++++ Entries supplied ++++

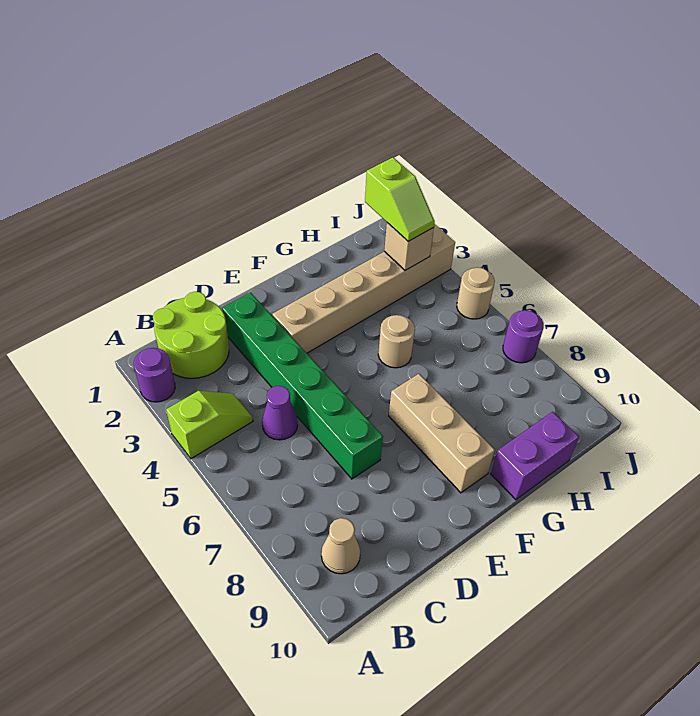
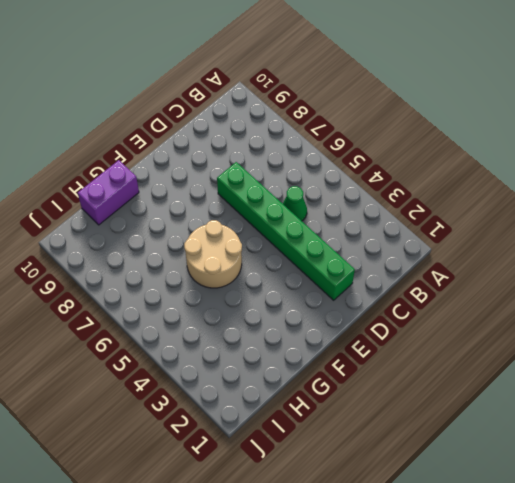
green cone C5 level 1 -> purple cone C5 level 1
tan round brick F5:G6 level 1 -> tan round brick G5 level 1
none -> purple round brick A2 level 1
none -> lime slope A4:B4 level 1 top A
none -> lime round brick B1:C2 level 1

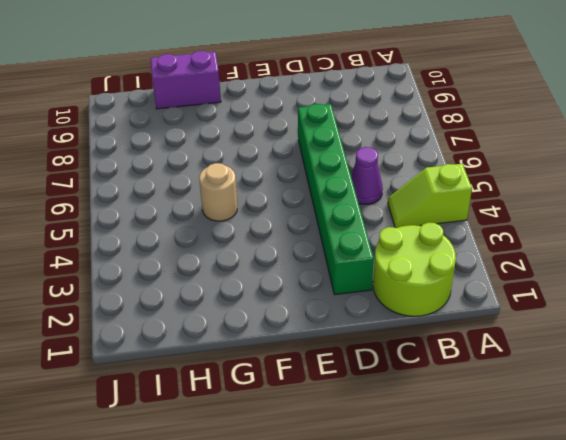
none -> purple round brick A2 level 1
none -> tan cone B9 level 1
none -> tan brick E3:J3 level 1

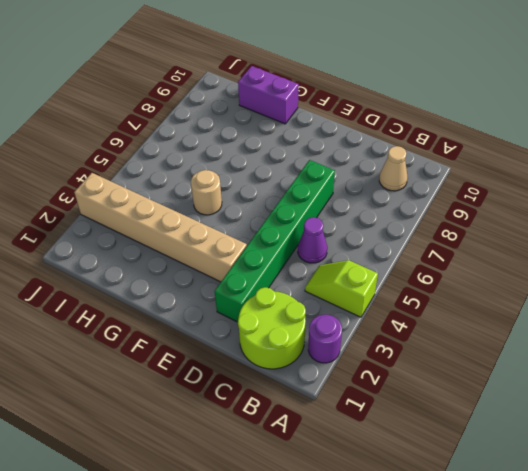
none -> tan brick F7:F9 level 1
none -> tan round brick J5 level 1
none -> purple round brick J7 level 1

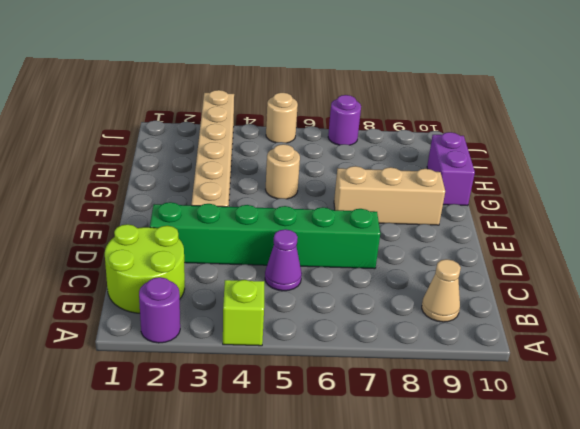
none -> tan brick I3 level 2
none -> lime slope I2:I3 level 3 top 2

++++

Activity ->
Write out the full listing verbatim, excluding its pictures.

Answer to the exercise ->
green cone C5 level 1 -> purple cone C5 level 1
tan round brick F5:G6 level 1 -> tan round brick G5 level 1
none -> purple round brick A2 level 1
none -> lime slope A4:B4 level 1 top A
none -> lime round brick B1:C2 level 1

none -> purple round brick A2 level 1
none -> tan cone B9 level 1
none -> tan brick E3:J3 level 1

none -> tan brick F7:F9 level 1
none -> tan round brick J5 level 1
none -> purple round brick J7 level 1

none -> tan brick I3 level 2
none -> lime slope I2:I3 level 3 top 2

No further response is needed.